SOURCE DATA:
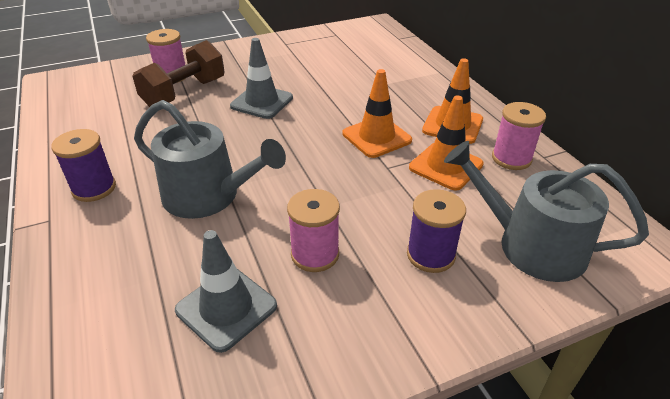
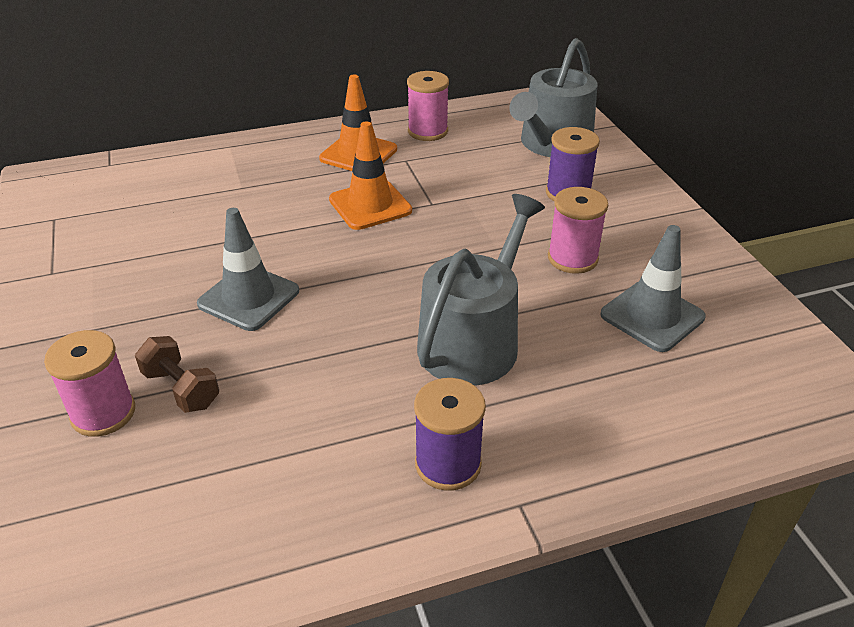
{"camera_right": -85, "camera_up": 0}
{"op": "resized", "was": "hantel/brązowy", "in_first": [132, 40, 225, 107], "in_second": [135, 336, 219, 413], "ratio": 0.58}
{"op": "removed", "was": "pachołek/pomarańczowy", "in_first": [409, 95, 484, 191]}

TASK REQUIREMENTS: Pictures do not belong in the copy. Reproduce the rest of the data exactly.

ANSWER BOX:
{"camera_right": -85, "camera_up": 0}
{"op": "resized", "was": "hantel/brązowy", "in_first": [132, 40, 225, 107], "in_second": [135, 336, 219, 413], "ratio": 0.58}
{"op": "removed", "was": "pachołek/pomarańczowy", "in_first": [409, 95, 484, 191]}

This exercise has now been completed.